=== SOURCE RECORDS ===
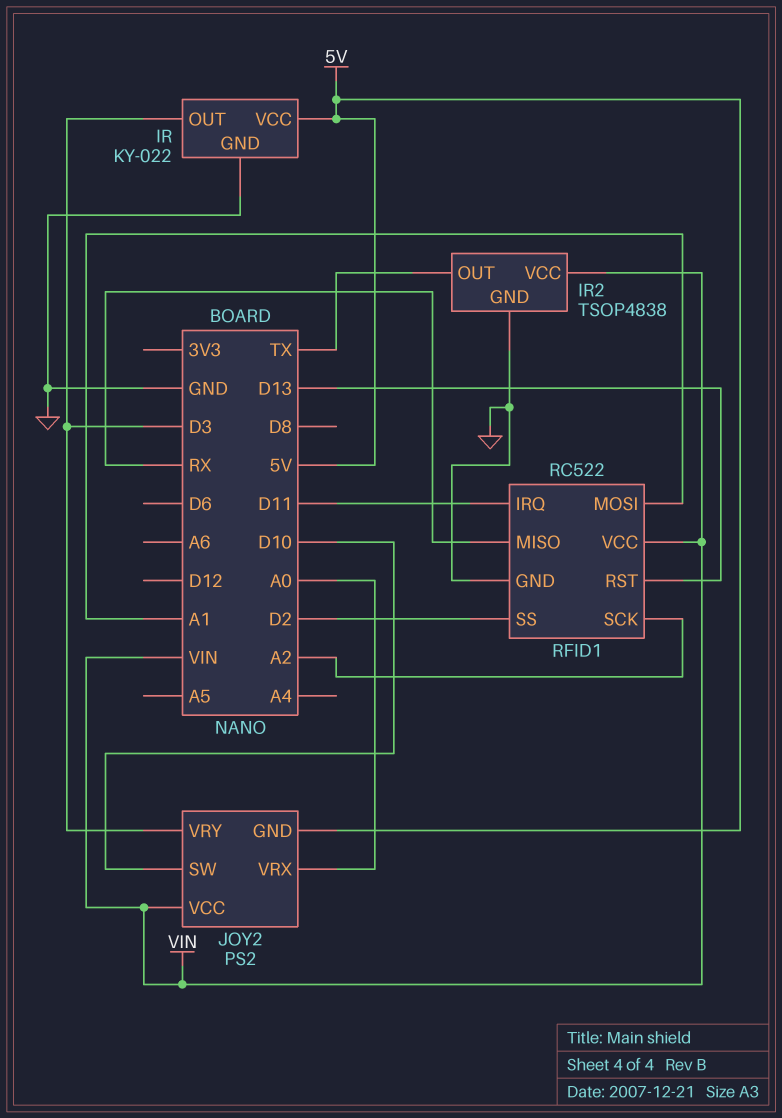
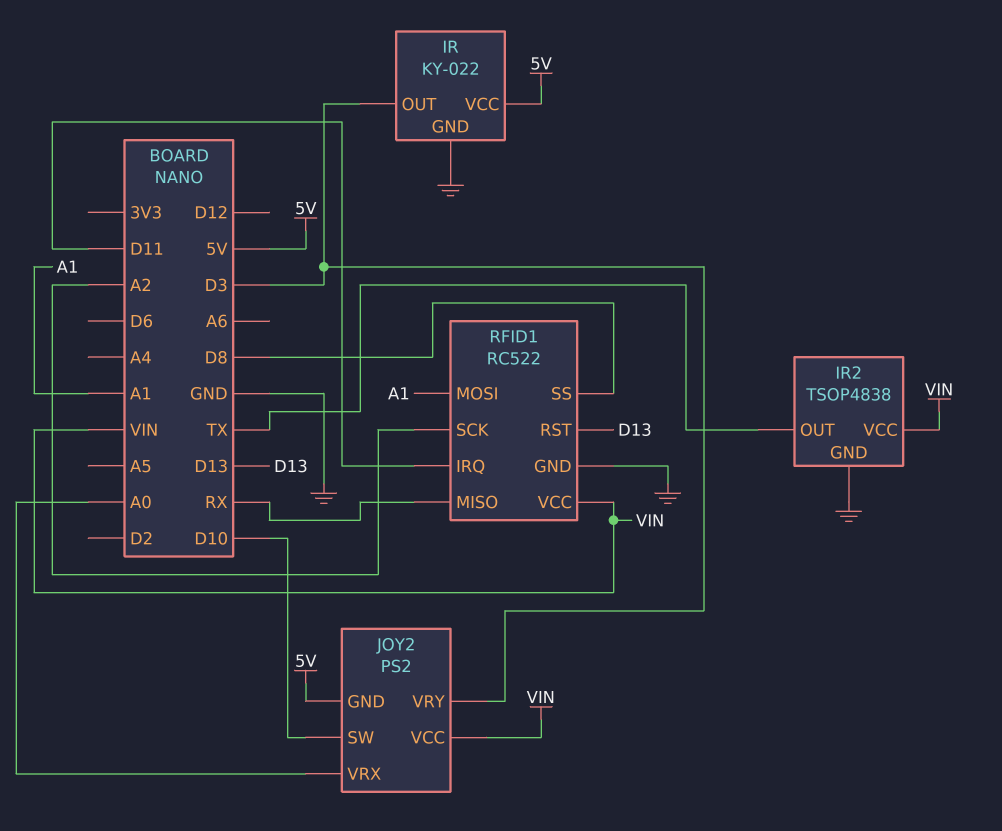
RFID1 pin SS: D2 -> D8

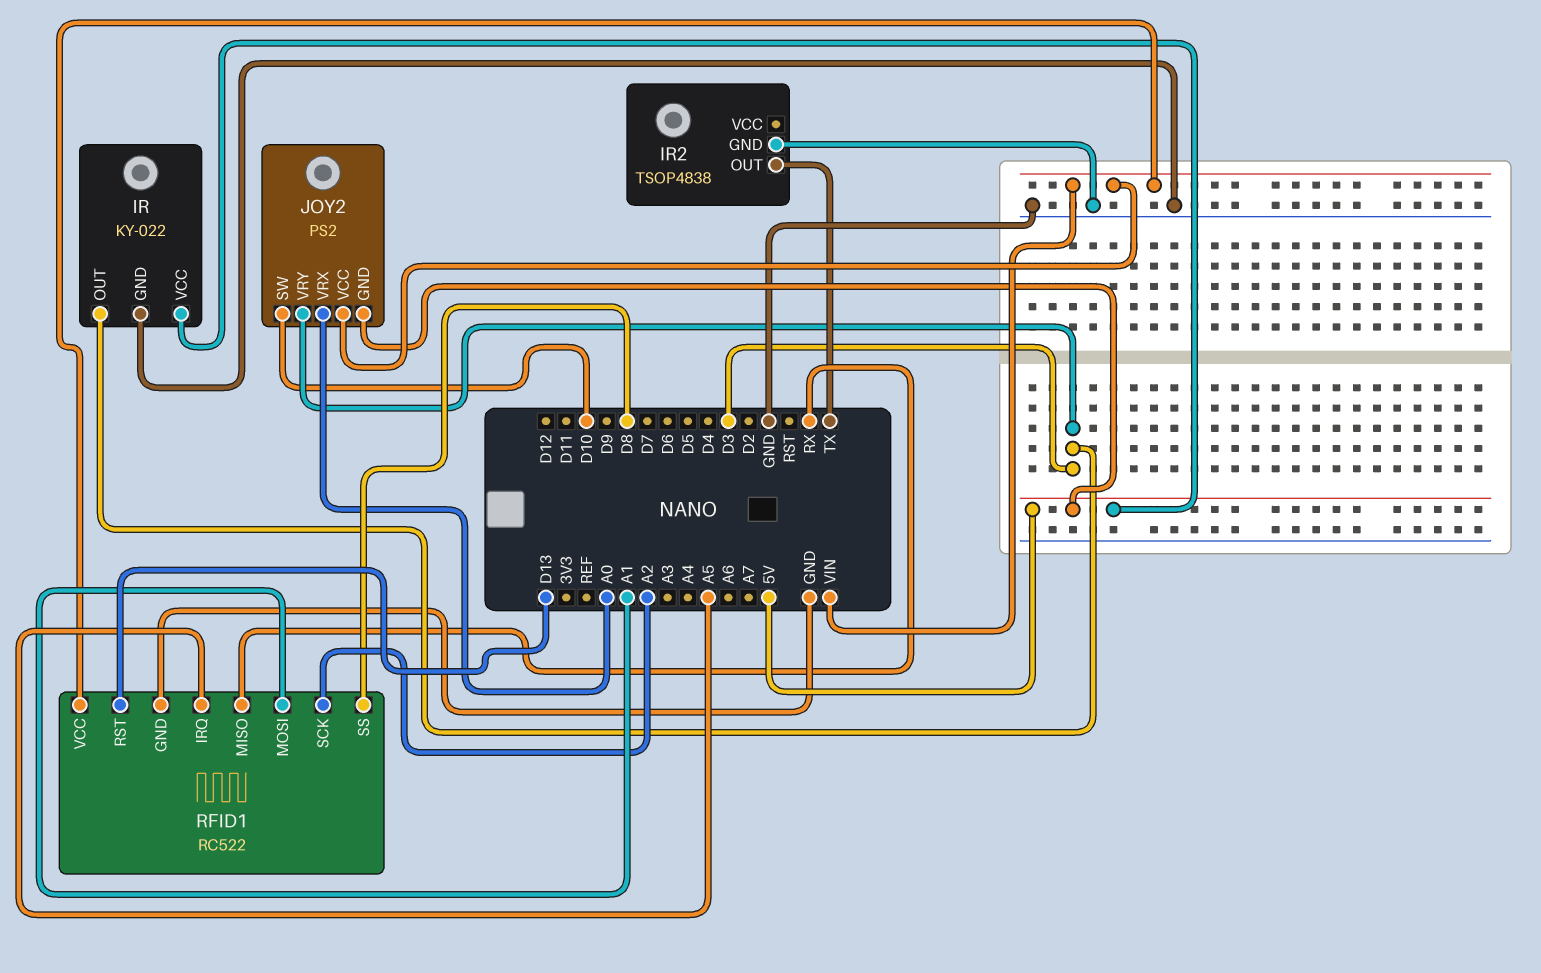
IR2 pin VCC: VIN -> none
RFID1 pin IRQ: D11 -> A5

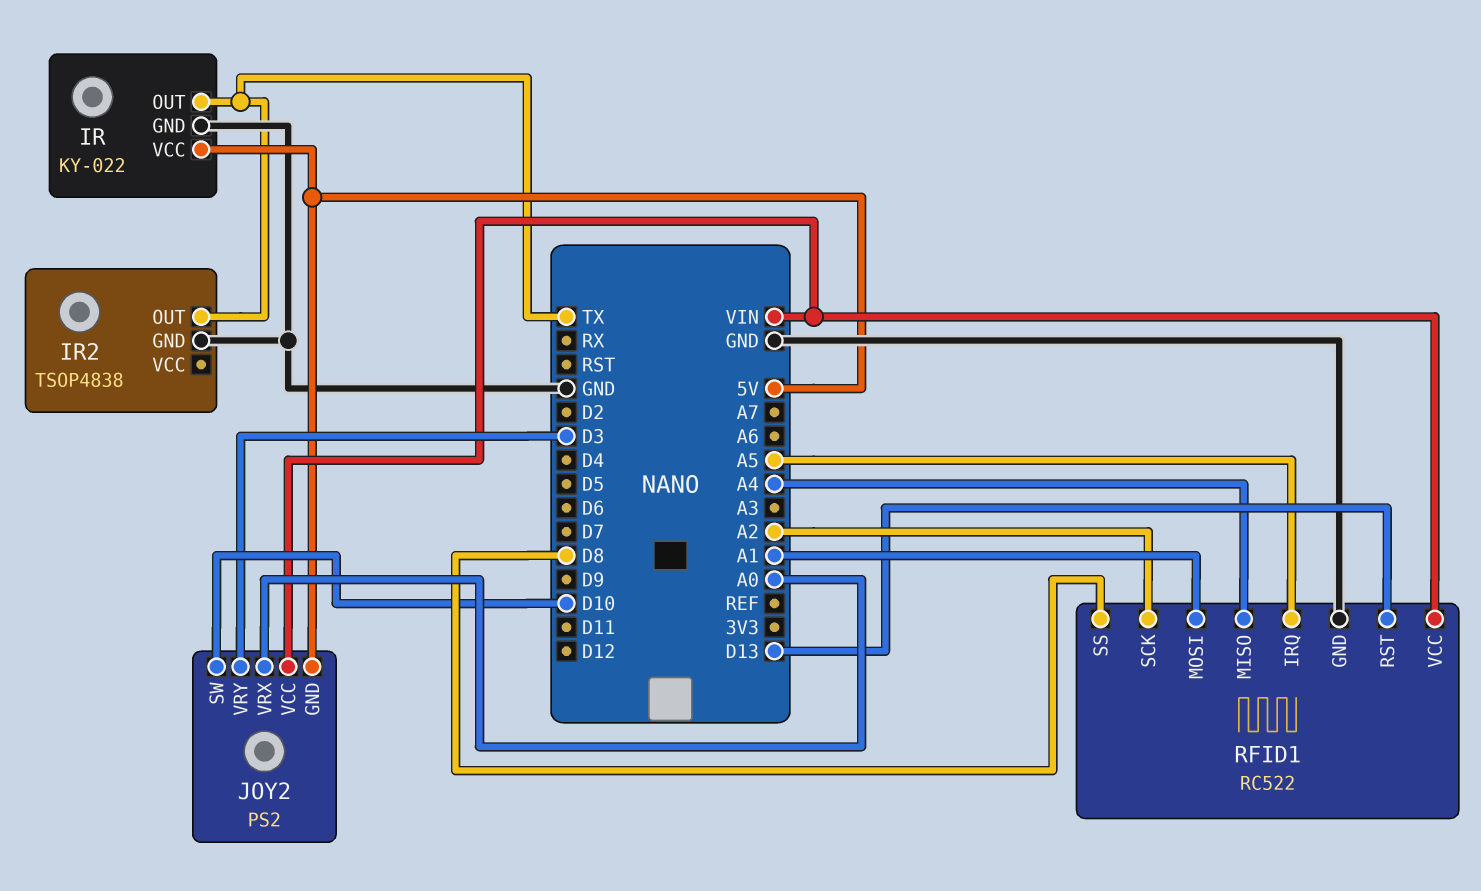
IR pin OUT: D3 -> TX
RFID1 pin MISO: RX -> A4

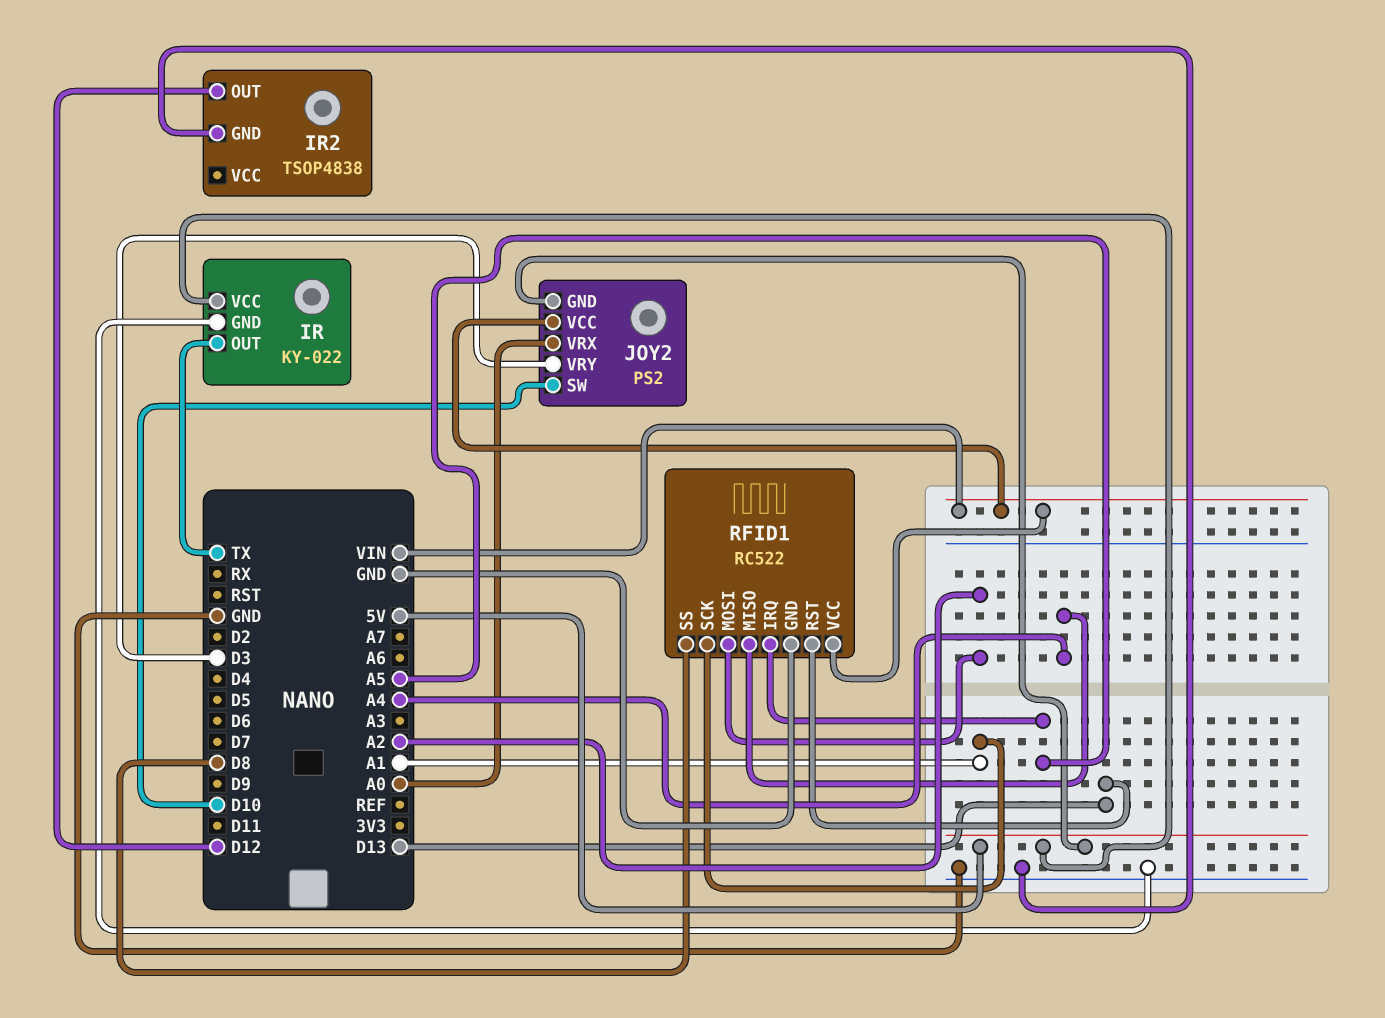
IR2 pin OUT: TX -> D12
RFID1 pin MOSI: A1 -> A2
RFID1 pin SCK: A2 -> A1

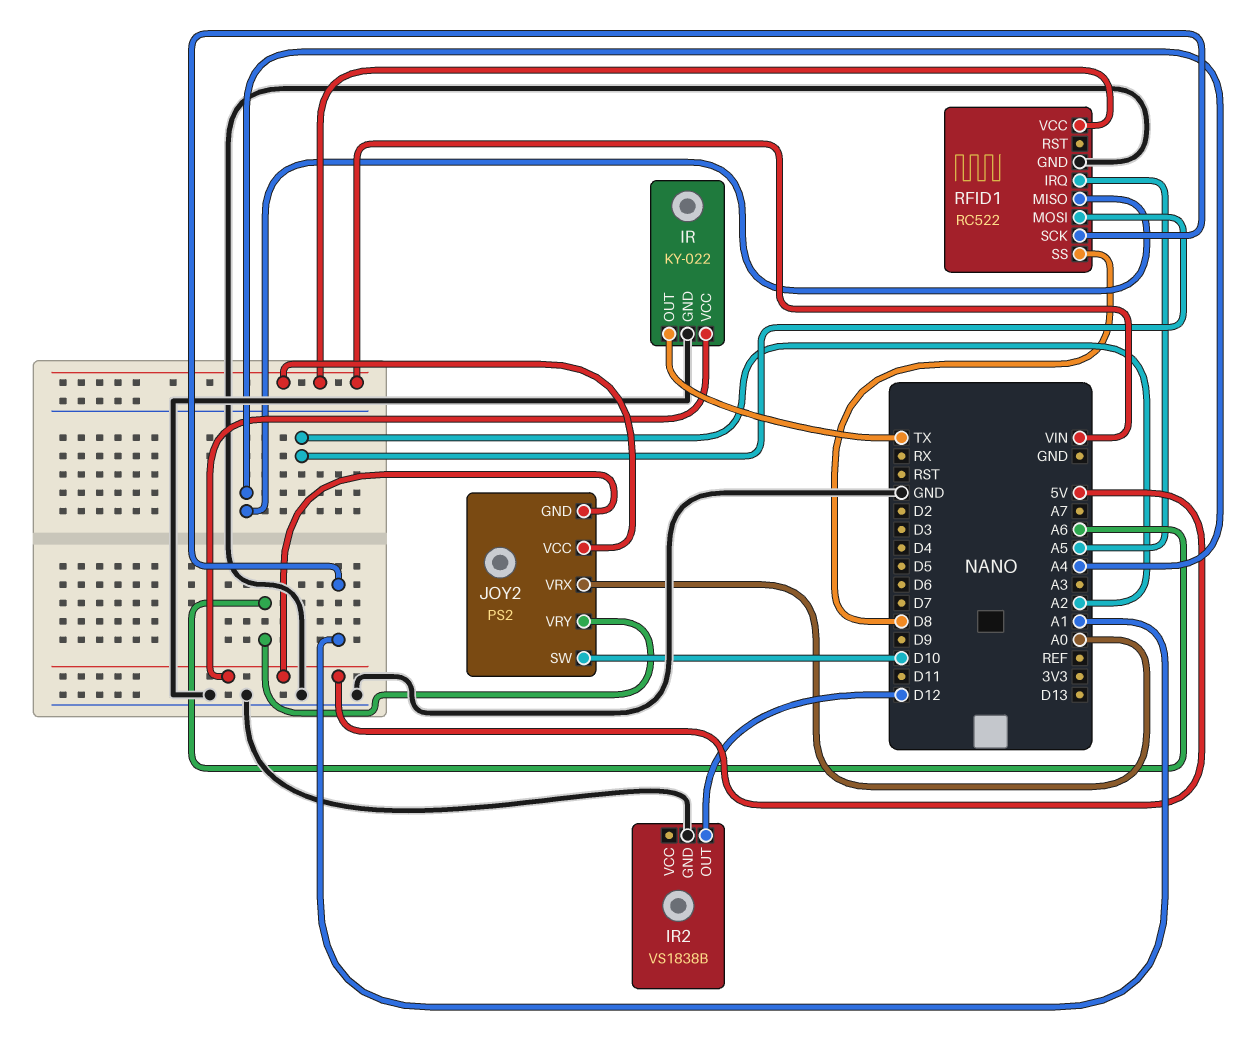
IR2: TSOP4838 -> VS1838B
JOY2 pin VRY: D3 -> A6
RFID1 pin RST: D13 -> none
===
§ **TASK GOAL**
Reproduce the complete set of records verbatim and omit the pictures.

§ **EXERCISE ANSWER**
RFID1 pin SS: D2 -> D8

IR2 pin VCC: VIN -> none
RFID1 pin IRQ: D11 -> A5

IR pin OUT: D3 -> TX
RFID1 pin MISO: RX -> A4

IR2 pin OUT: TX -> D12
RFID1 pin MOSI: A1 -> A2
RFID1 pin SCK: A2 -> A1

IR2: TSOP4838 -> VS1838B
JOY2 pin VRY: D3 -> A6
RFID1 pin RST: D13 -> none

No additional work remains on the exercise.